Activity: From the first line to the last, copy the listing exactly and omit the pictures.

Supplied entries:
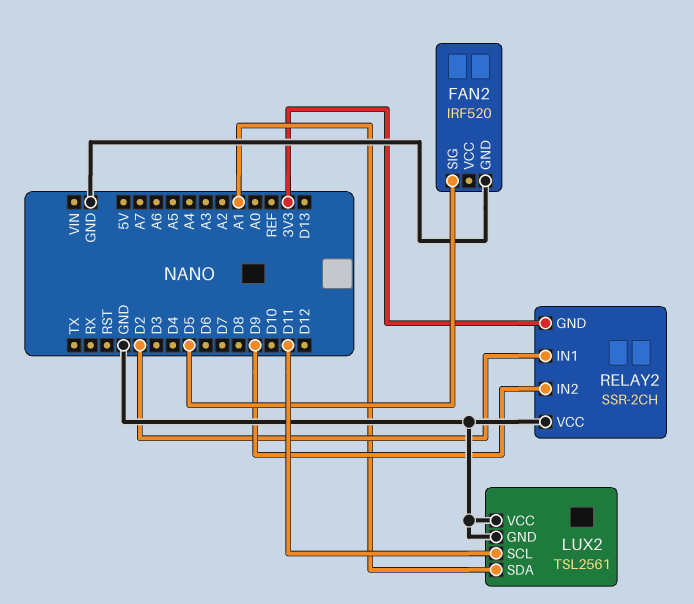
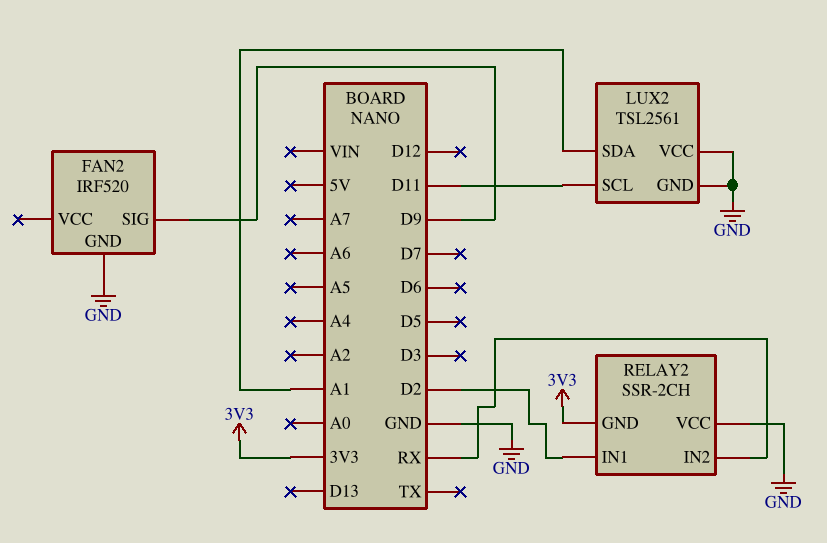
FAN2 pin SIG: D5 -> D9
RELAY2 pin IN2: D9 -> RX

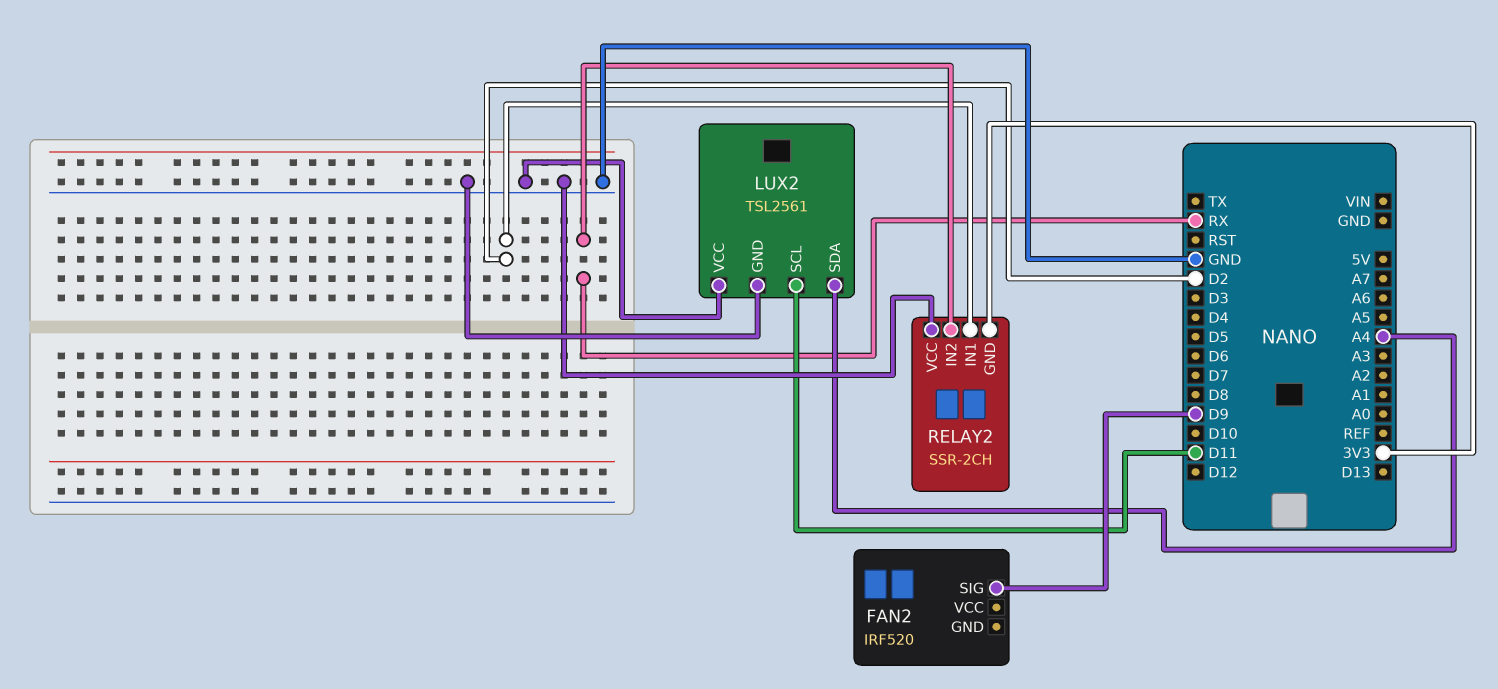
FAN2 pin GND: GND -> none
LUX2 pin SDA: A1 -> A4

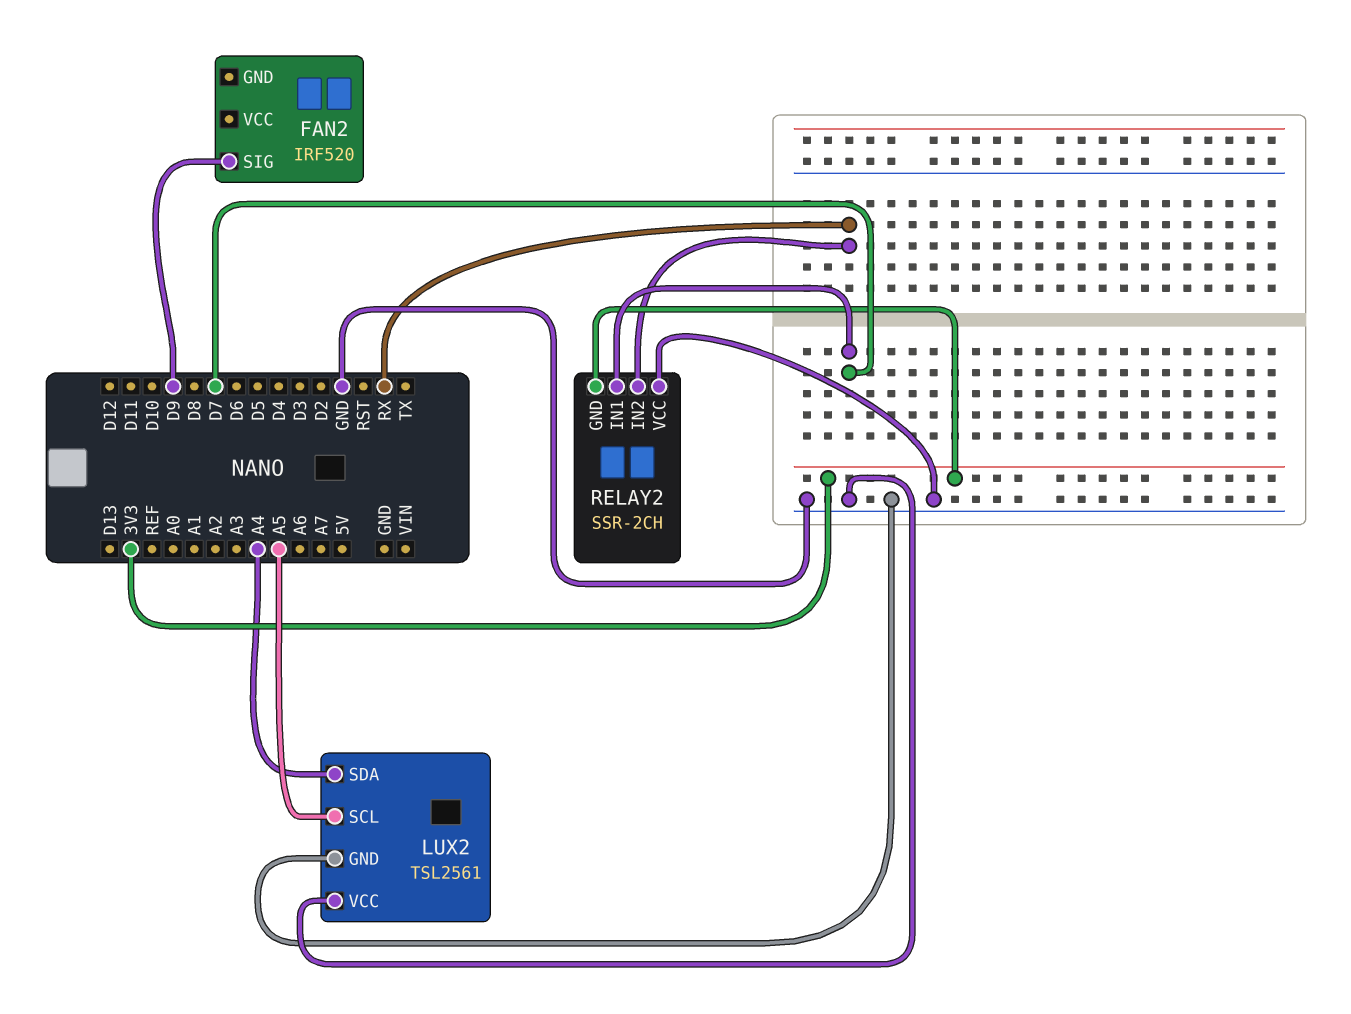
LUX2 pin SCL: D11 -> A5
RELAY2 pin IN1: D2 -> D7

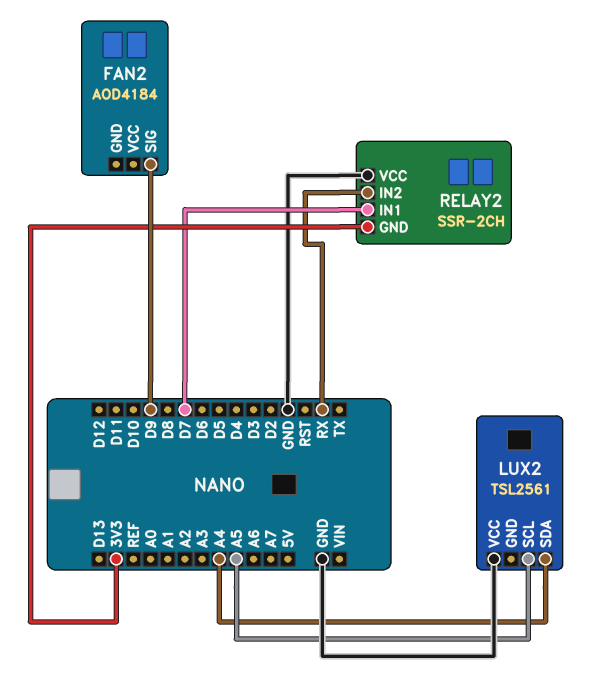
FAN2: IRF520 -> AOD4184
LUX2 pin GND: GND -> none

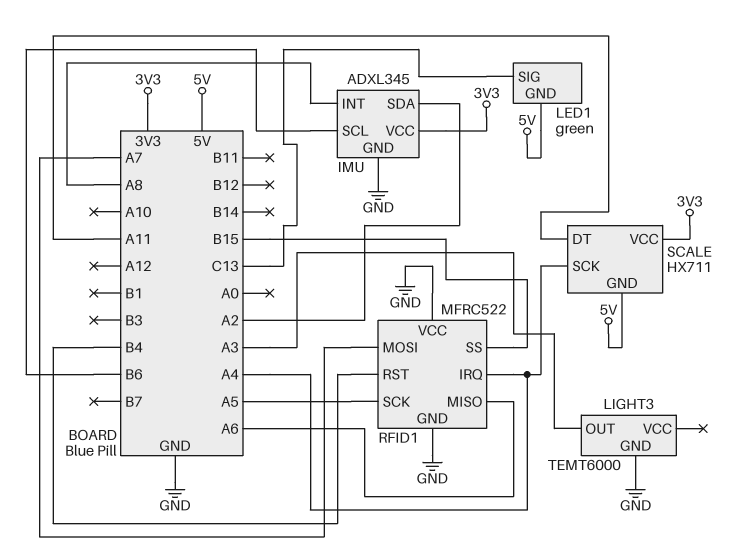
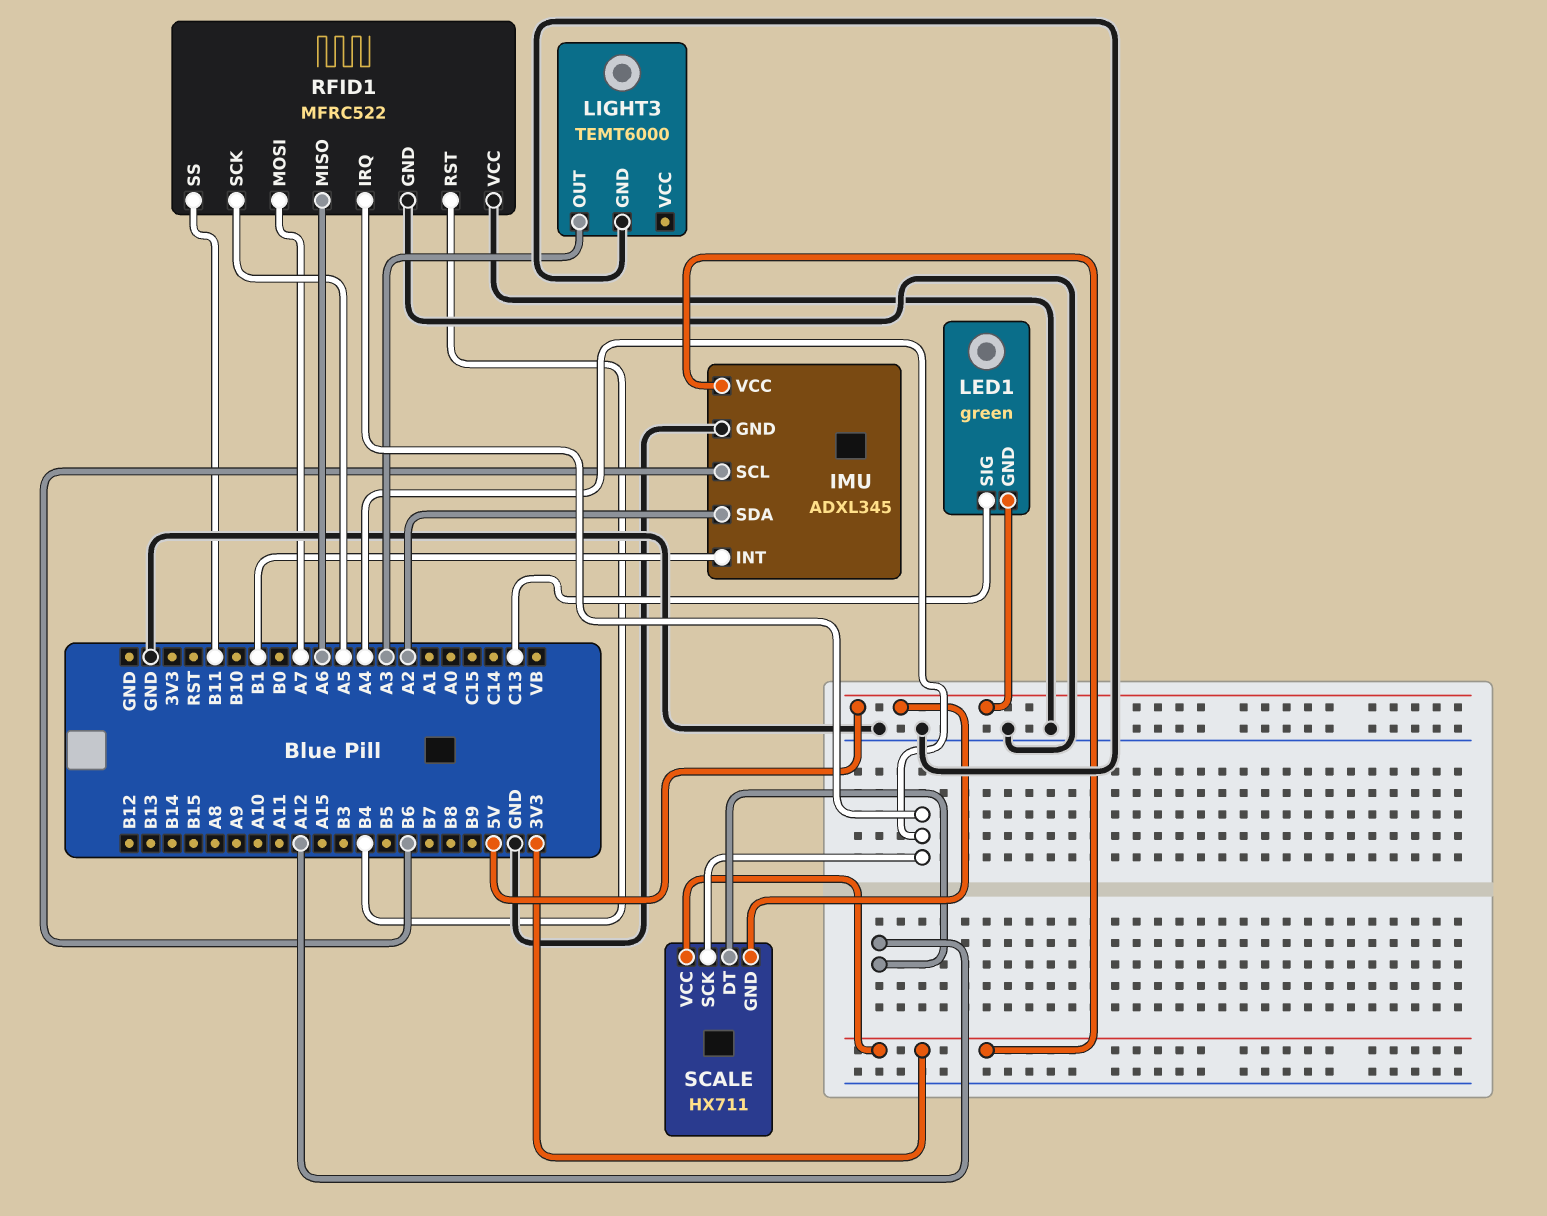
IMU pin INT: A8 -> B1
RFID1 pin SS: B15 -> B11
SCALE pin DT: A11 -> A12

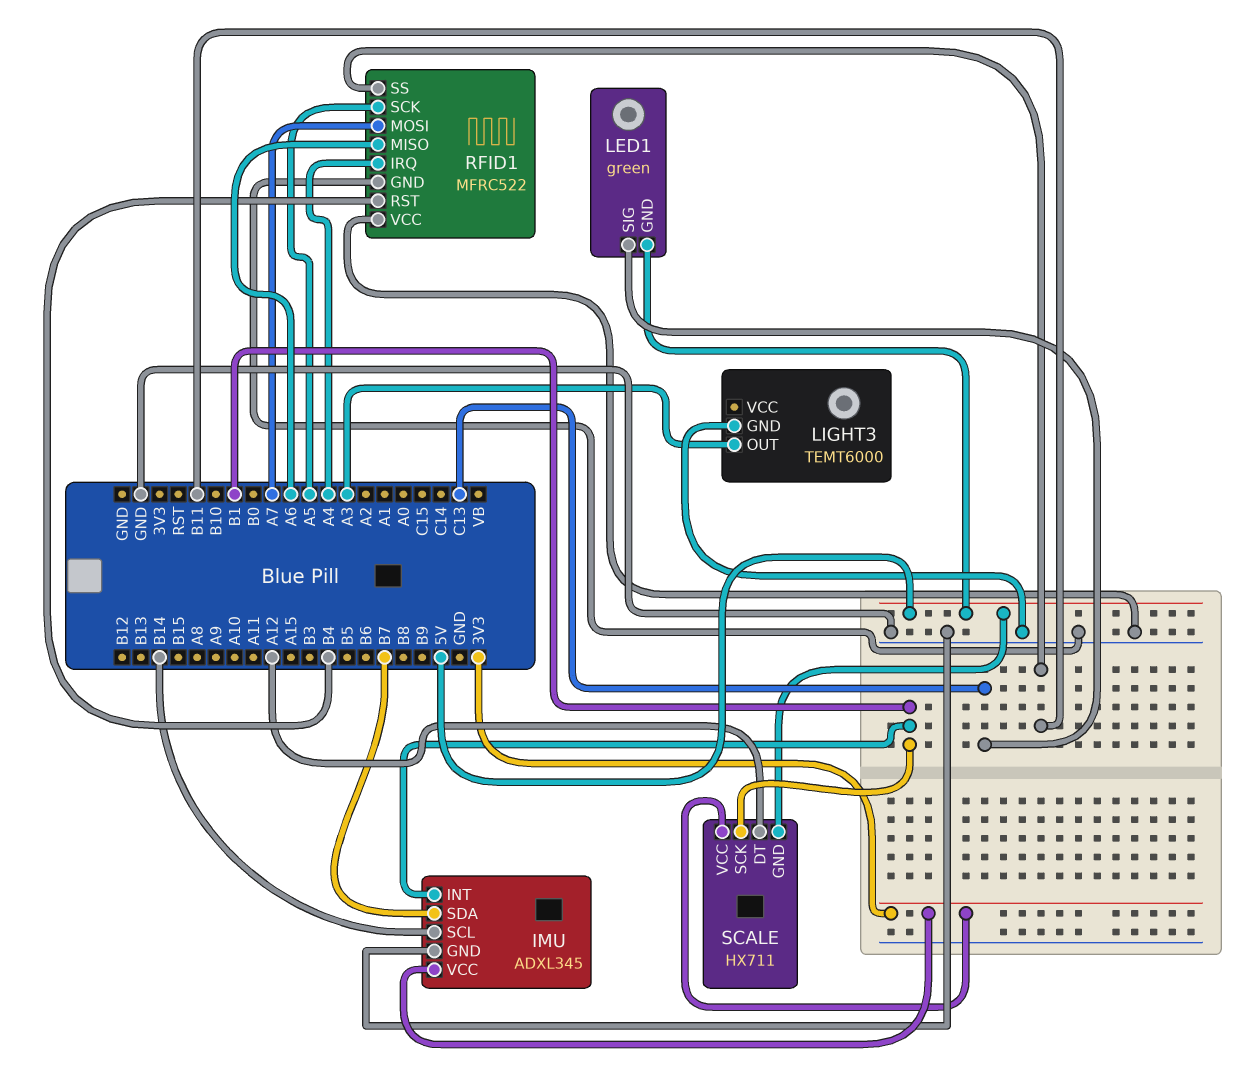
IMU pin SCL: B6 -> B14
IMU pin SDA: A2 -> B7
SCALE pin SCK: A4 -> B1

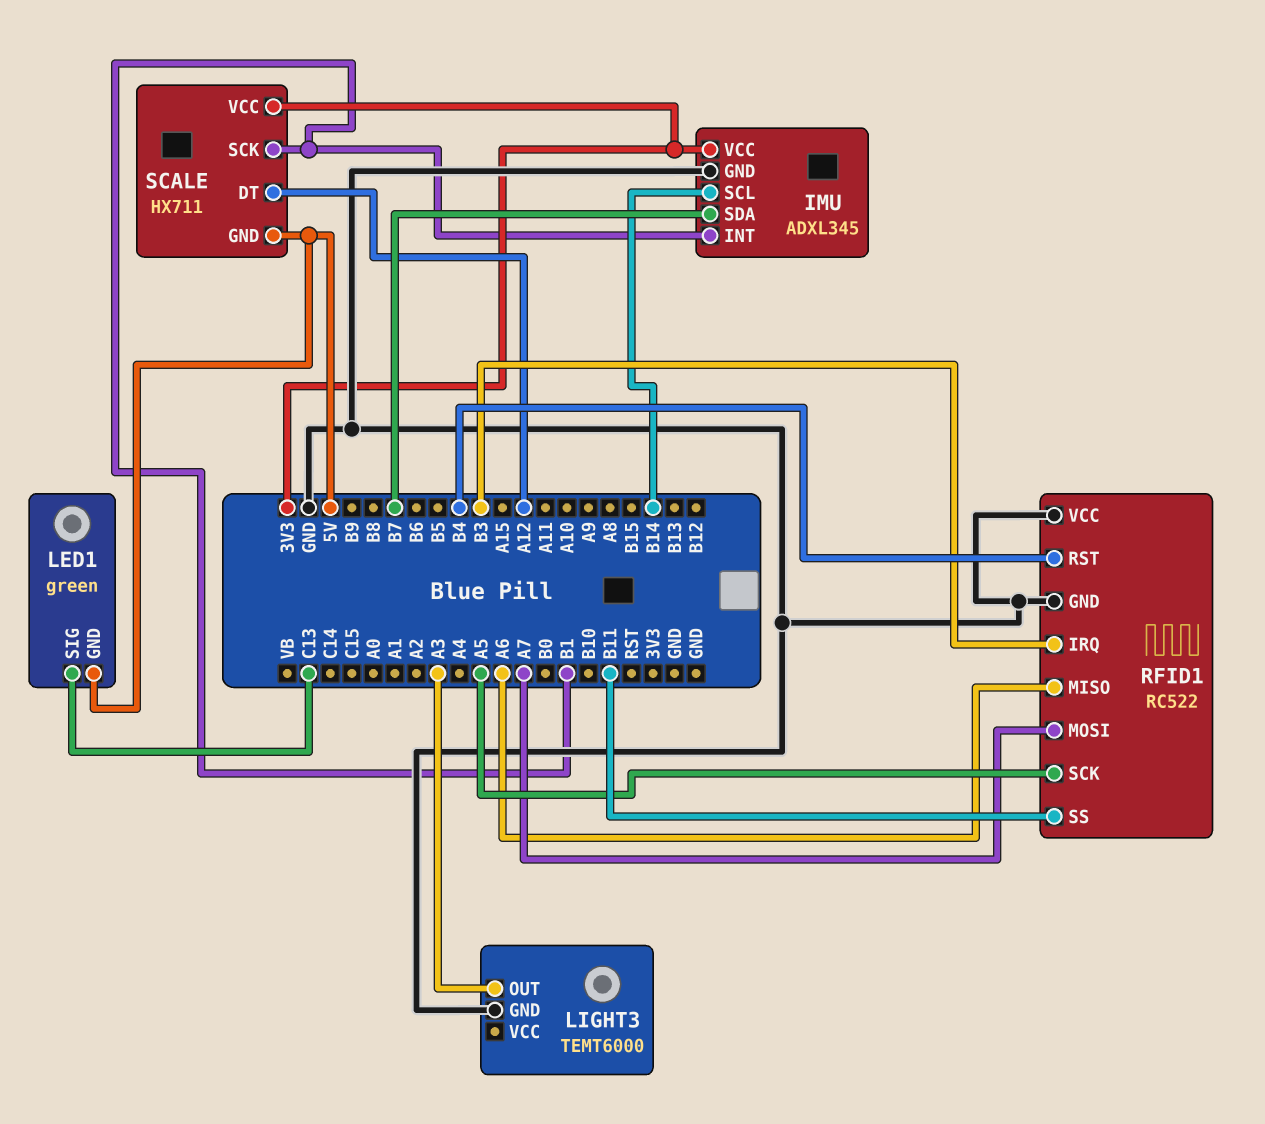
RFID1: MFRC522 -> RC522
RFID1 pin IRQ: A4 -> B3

Answer to this exercise:
FAN2 pin SIG: D5 -> D9
RELAY2 pin IN2: D9 -> RX

FAN2 pin GND: GND -> none
LUX2 pin SDA: A1 -> A4

LUX2 pin SCL: D11 -> A5
RELAY2 pin IN1: D2 -> D7

FAN2: IRF520 -> AOD4184
LUX2 pin GND: GND -> none

IMU pin INT: A8 -> B1
RFID1 pin SS: B15 -> B11
SCALE pin DT: A11 -> A12

IMU pin SCL: B6 -> B14
IMU pin SDA: A2 -> B7
SCALE pin SCK: A4 -> B1

RFID1: MFRC522 -> RC522
RFID1 pin IRQ: A4 -> B3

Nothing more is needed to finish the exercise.